------ ENTRIES SHOWN ------

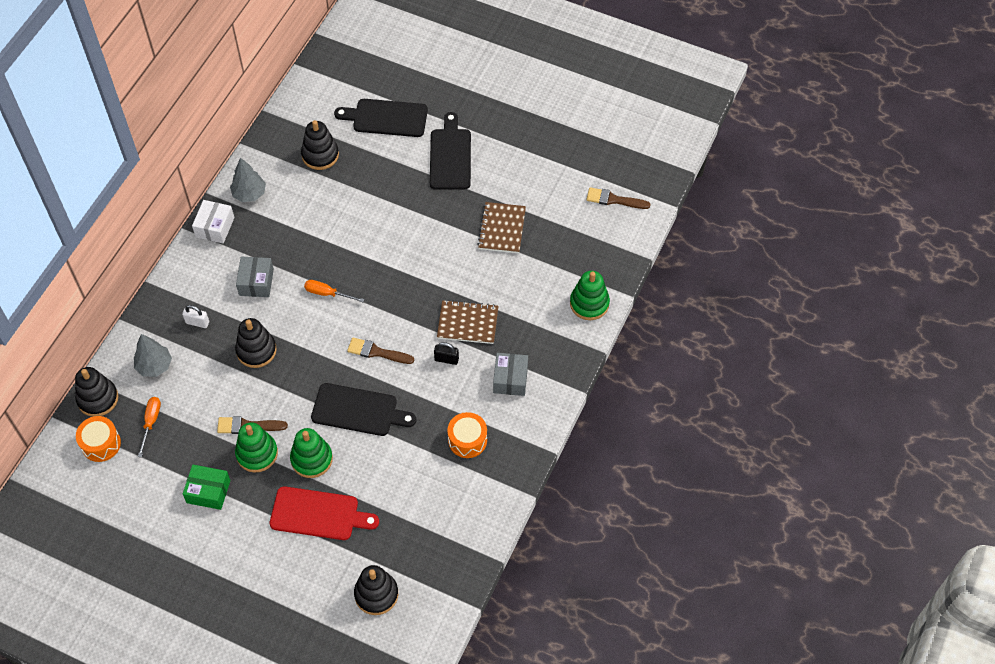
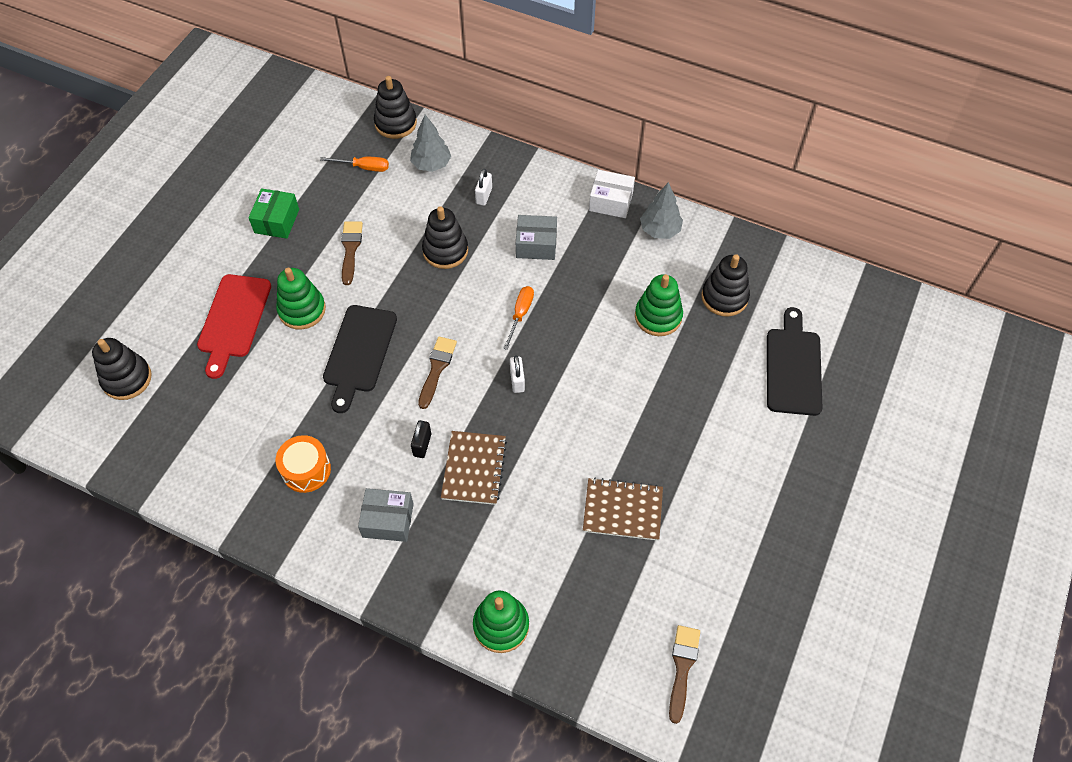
camera: 90 degrees right, 0 degrees up
(101, 444) = (343, 130): orange drum -> none
(257, 453) = (315, 259): green stacking toy -> green stacking toy (658, 316)
(390, 295) = (517, 381): none -> white padlock
(450, 156) = (739, 445): black cutting board -> none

------

§ **WORK ITEM**: Throughout the material above, find every line holding "none" and copy it.

§ **YOUR RESPONSE**:
(101, 444) = (343, 130): orange drum -> none
(390, 295) = (517, 381): none -> white padlock
(450, 156) = (739, 445): black cutting board -> none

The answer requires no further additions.